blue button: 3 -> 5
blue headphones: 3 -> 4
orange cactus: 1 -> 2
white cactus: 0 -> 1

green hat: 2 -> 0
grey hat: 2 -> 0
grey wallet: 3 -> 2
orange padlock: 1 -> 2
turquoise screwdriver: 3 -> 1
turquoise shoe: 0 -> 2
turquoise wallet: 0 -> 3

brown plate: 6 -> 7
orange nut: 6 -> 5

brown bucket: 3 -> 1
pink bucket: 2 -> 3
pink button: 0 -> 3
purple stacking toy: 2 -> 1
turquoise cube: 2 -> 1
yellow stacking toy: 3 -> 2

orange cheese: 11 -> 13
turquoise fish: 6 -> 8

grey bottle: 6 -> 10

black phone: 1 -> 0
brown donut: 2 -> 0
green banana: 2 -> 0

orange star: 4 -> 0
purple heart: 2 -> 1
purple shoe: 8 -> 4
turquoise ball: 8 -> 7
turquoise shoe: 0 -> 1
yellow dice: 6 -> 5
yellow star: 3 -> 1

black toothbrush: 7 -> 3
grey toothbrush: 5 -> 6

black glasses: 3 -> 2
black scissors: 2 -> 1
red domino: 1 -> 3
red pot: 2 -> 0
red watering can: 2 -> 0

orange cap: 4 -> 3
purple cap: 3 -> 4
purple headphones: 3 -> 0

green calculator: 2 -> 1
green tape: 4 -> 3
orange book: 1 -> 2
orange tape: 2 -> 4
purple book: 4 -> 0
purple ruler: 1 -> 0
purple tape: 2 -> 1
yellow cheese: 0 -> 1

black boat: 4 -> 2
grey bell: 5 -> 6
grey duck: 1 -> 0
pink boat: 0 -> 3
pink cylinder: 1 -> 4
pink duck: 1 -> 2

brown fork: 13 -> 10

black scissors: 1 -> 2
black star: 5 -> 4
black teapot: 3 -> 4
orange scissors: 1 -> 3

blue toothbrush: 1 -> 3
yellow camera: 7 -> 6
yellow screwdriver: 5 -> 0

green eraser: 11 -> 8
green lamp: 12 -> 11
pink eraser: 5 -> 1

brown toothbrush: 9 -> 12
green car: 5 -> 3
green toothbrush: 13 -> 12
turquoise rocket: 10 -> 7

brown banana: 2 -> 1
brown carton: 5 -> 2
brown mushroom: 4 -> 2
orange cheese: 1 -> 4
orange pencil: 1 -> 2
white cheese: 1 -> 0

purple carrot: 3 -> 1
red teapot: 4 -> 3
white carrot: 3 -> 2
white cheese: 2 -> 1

========================================================================

## [TASK DETAILS]
Please copy the whole of the material exactly as written.

## [SOLUTION TO THIS TASK]
blue button: 3 -> 5
blue headphones: 3 -> 4
orange cactus: 1 -> 2
white cactus: 0 -> 1

green hat: 2 -> 0
grey hat: 2 -> 0
grey wallet: 3 -> 2
orange padlock: 1 -> 2
turquoise screwdriver: 3 -> 1
turquoise shoe: 0 -> 2
turquoise wallet: 0 -> 3

brown plate: 6 -> 7
orange nut: 6 -> 5

brown bucket: 3 -> 1
pink bucket: 2 -> 3
pink button: 0 -> 3
purple stacking toy: 2 -> 1
turquoise cube: 2 -> 1
yellow stacking toy: 3 -> 2

orange cheese: 11 -> 13
turquoise fish: 6 -> 8

grey bottle: 6 -> 10

black phone: 1 -> 0
brown donut: 2 -> 0
green banana: 2 -> 0

orange star: 4 -> 0
purple heart: 2 -> 1
purple shoe: 8 -> 4
turquoise ball: 8 -> 7
turquoise shoe: 0 -> 1
yellow dice: 6 -> 5
yellow star: 3 -> 1

black toothbrush: 7 -> 3
grey toothbrush: 5 -> 6

black glasses: 3 -> 2
black scissors: 2 -> 1
red domino: 1 -> 3
red pot: 2 -> 0
red watering can: 2 -> 0

orange cap: 4 -> 3
purple cap: 3 -> 4
purple headphones: 3 -> 0

green calculator: 2 -> 1
green tape: 4 -> 3
orange book: 1 -> 2
orange tape: 2 -> 4
purple book: 4 -> 0
purple ruler: 1 -> 0
purple tape: 2 -> 1
yellow cheese: 0 -> 1

black boat: 4 -> 2
grey bell: 5 -> 6
grey duck: 1 -> 0
pink boat: 0 -> 3
pink cylinder: 1 -> 4
pink duck: 1 -> 2

brown fork: 13 -> 10

black scissors: 1 -> 2
black star: 5 -> 4
black teapot: 3 -> 4
orange scissors: 1 -> 3

blue toothbrush: 1 -> 3
yellow camera: 7 -> 6
yellow screwdriver: 5 -> 0

green eraser: 11 -> 8
green lamp: 12 -> 11
pink eraser: 5 -> 1

brown toothbrush: 9 -> 12
green car: 5 -> 3
green toothbrush: 13 -> 12
turquoise rocket: 10 -> 7

brown banana: 2 -> 1
brown carton: 5 -> 2
brown mushroom: 4 -> 2
orange cheese: 1 -> 4
orange pencil: 1 -> 2
white cheese: 1 -> 0

purple carrot: 3 -> 1
red teapot: 4 -> 3
white carrot: 3 -> 2
white cheese: 2 -> 1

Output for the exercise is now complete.